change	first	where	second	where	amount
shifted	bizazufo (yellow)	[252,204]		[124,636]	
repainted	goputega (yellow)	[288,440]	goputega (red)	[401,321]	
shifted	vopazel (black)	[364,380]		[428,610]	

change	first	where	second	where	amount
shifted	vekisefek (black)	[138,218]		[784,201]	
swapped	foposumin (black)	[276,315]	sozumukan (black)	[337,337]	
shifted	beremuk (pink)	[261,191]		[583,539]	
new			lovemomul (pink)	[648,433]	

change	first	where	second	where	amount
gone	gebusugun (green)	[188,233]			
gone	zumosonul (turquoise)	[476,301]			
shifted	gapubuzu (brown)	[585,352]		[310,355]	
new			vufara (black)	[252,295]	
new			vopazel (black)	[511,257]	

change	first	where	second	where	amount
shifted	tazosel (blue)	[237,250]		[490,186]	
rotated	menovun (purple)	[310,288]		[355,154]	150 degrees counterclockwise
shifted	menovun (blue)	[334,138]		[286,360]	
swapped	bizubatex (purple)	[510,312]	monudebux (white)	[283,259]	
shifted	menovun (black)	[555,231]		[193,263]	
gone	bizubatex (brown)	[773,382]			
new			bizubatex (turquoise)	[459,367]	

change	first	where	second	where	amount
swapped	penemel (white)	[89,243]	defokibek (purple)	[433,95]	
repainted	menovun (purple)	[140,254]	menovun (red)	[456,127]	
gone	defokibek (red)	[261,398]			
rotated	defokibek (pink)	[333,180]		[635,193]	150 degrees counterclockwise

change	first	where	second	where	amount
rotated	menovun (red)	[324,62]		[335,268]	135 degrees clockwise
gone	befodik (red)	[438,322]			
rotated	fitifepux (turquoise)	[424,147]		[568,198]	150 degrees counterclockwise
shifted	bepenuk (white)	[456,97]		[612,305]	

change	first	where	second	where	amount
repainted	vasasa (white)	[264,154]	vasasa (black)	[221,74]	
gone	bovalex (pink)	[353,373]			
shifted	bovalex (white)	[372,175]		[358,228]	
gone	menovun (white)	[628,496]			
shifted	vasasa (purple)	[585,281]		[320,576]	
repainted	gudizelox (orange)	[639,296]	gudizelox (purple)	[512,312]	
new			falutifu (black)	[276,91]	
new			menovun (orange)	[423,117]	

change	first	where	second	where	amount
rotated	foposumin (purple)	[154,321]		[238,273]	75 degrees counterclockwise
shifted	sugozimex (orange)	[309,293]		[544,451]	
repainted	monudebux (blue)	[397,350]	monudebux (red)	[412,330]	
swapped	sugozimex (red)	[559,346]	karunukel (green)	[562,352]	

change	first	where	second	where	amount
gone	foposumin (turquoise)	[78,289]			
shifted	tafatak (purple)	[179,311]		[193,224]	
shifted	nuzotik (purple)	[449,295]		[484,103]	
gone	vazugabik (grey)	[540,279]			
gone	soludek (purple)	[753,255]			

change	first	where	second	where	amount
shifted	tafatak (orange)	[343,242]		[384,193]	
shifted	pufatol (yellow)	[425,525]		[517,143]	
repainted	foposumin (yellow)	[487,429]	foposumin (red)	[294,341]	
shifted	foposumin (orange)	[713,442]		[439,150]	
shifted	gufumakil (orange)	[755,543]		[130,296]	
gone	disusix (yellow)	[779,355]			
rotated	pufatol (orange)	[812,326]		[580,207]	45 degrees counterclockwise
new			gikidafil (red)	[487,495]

========================================

Required action = Repeat the data in full, exactly as supplied.

Task result =
change	first	where	second	where	amount
shifted	bizazufo (yellow)	[252,204]		[124,636]	
repainted	goputega (yellow)	[288,440]	goputega (red)	[401,321]	
shifted	vopazel (black)	[364,380]		[428,610]	

change	first	where	second	where	amount
shifted	vekisefek (black)	[138,218]		[784,201]	
swapped	foposumin (black)	[276,315]	sozumukan (black)	[337,337]	
shifted	beremuk (pink)	[261,191]		[583,539]	
new			lovemomul (pink)	[648,433]	

change	first	where	second	where	amount
gone	gebusugun (green)	[188,233]			
gone	zumosonul (turquoise)	[476,301]			
shifted	gapubuzu (brown)	[585,352]		[310,355]	
new			vufara (black)	[252,295]	
new			vopazel (black)	[511,257]	

change	first	where	second	where	amount
shifted	tazosel (blue)	[237,250]		[490,186]	
rotated	menovun (purple)	[310,288]		[355,154]	150 degrees counterclockwise
shifted	menovun (blue)	[334,138]		[286,360]	
swapped	bizubatex (purple)	[510,312]	monudebux (white)	[283,259]	
shifted	menovun (black)	[555,231]		[193,263]	
gone	bizubatex (brown)	[773,382]			
new			bizubatex (turquoise)	[459,367]	

change	first	where	second	where	amount
swapped	penemel (white)	[89,243]	defokibek (purple)	[433,95]	
repainted	menovun (purple)	[140,254]	menovun (red)	[456,127]	
gone	defokibek (red)	[261,398]			
rotated	defokibek (pink)	[333,180]		[635,193]	150 degrees counterclockwise

change	first	where	second	where	amount
rotated	menovun (red)	[324,62]		[335,268]	135 degrees clockwise
gone	befodik (red)	[438,322]			
rotated	fitifepux (turquoise)	[424,147]		[568,198]	150 degrees counterclockwise
shifted	bepenuk (white)	[456,97]		[612,305]	

change	first	where	second	where	amount
repainted	vasasa (white)	[264,154]	vasasa (black)	[221,74]	
gone	bovalex (pink)	[353,373]			
shifted	bovalex (white)	[372,175]		[358,228]	
gone	menovun (white)	[628,496]			
shifted	vasasa (purple)	[585,281]		[320,576]	
repainted	gudizelox (orange)	[639,296]	gudizelox (purple)	[512,312]	
new			falutifu (black)	[276,91]	
new			menovun (orange)	[423,117]	

change	first	where	second	where	amount
rotated	foposumin (purple)	[154,321]		[238,273]	75 degrees counterclockwise
shifted	sugozimex (orange)	[309,293]		[544,451]	
repainted	monudebux (blue)	[397,350]	monudebux (red)	[412,330]	
swapped	sugozimex (red)	[559,346]	karunukel (green)	[562,352]	

change	first	where	second	where	amount
gone	foposumin (turquoise)	[78,289]			
shifted	tafatak (purple)	[179,311]		[193,224]	
shifted	nuzotik (purple)	[449,295]		[484,103]	
gone	vazugabik (grey)	[540,279]			
gone	soludek (purple)	[753,255]			

change	first	where	second	where	amount
shifted	tafatak (orange)	[343,242]		[384,193]	
shifted	pufatol (yellow)	[425,525]		[517,143]	
repainted	foposumin (yellow)	[487,429]	foposumin (red)	[294,341]	
shifted	foposumin (orange)	[713,442]		[439,150]	
shifted	gufumakil (orange)	[755,543]		[130,296]	
gone	disusix (yellow)	[779,355]			
rotated	pufatol (orange)	[812,326]		[580,207]	45 degrees counterclockwise
new			gikidafil (red)	[487,495]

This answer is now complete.